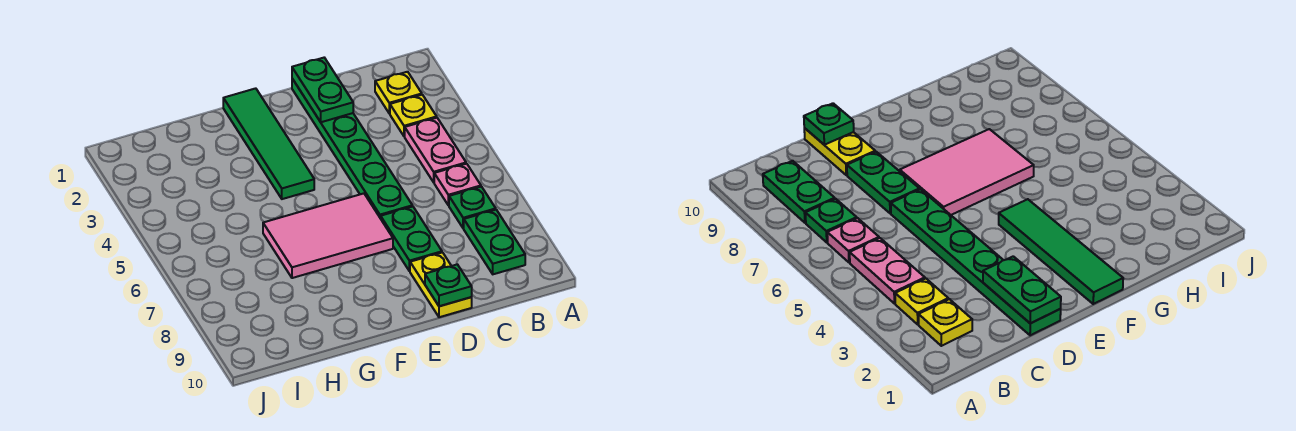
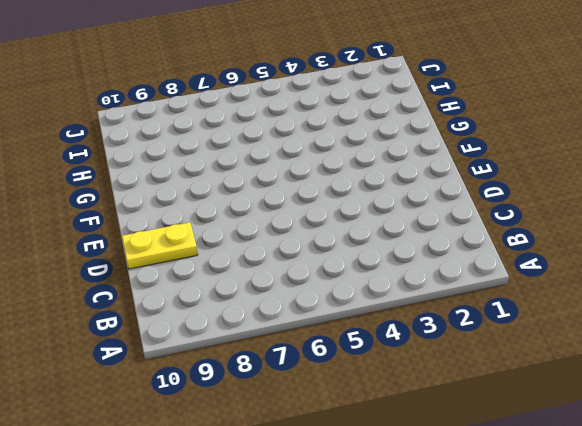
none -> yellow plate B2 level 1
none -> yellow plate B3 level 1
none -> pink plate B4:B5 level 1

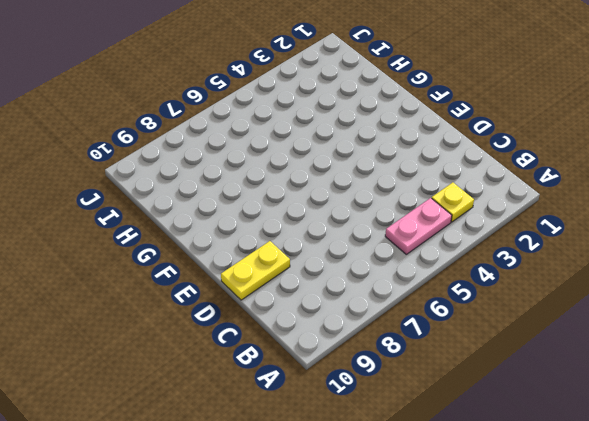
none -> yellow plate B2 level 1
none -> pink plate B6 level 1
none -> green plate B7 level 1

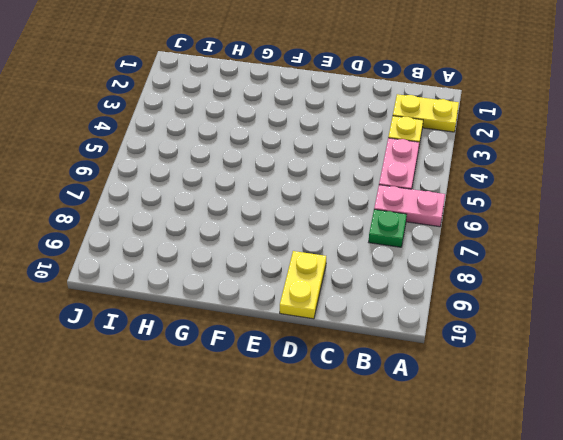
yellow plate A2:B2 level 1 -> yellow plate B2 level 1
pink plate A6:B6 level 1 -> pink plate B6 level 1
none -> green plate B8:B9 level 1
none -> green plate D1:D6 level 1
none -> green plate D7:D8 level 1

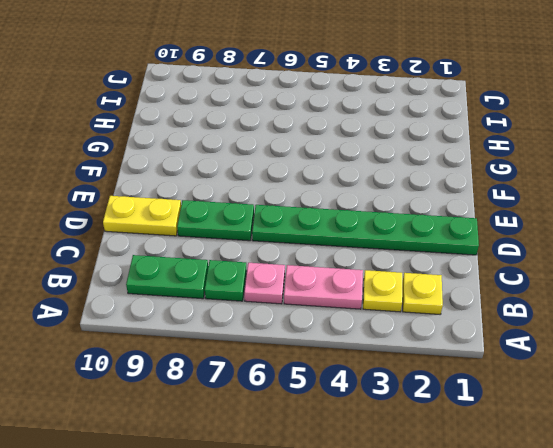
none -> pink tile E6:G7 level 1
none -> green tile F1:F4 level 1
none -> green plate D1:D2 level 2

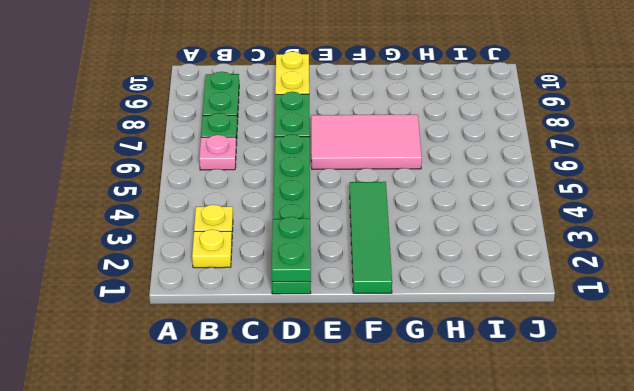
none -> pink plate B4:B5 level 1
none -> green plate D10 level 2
○ ○ ○ ○ ○ ○ ○
Your objective.
Transcribe the records above exactly, leaving out every picture.

Your solution.
none -> yellow plate B2 level 1
none -> yellow plate B3 level 1
none -> pink plate B4:B5 level 1

none -> yellow plate B2 level 1
none -> pink plate B6 level 1
none -> green plate B7 level 1

yellow plate A2:B2 level 1 -> yellow plate B2 level 1
pink plate A6:B6 level 1 -> pink plate B6 level 1
none -> green plate B8:B9 level 1
none -> green plate D1:D6 level 1
none -> green plate D7:D8 level 1

none -> pink tile E6:G7 level 1
none -> green tile F1:F4 level 1
none -> green plate D1:D2 level 2

none -> pink plate B4:B5 level 1
none -> green plate D10 level 2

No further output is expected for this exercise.